(Source data)

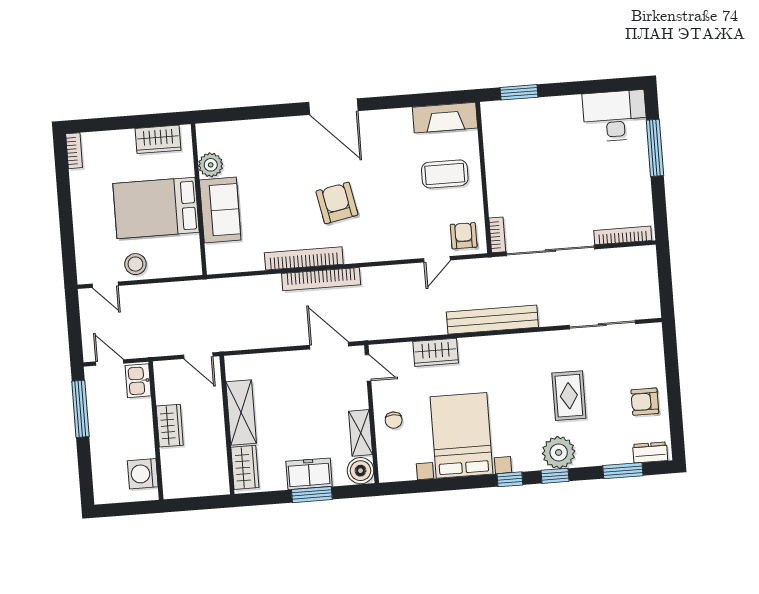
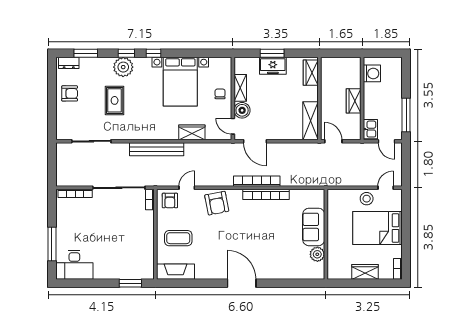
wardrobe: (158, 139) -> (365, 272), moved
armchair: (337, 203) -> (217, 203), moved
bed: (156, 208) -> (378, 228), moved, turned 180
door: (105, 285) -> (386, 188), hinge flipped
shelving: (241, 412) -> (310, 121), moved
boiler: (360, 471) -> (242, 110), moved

(End Source data)

[Task item] Repeat the records above verbatim, with no pictures in the result.

[Answer for this exercise]
wardrobe: (158, 139) -> (365, 272), moved
armchair: (337, 203) -> (217, 203), moved
bed: (156, 208) -> (378, 228), moved, turned 180
door: (105, 285) -> (386, 188), hinge flipped
shelving: (241, 412) -> (310, 121), moved
boiler: (360, 471) -> (242, 110), moved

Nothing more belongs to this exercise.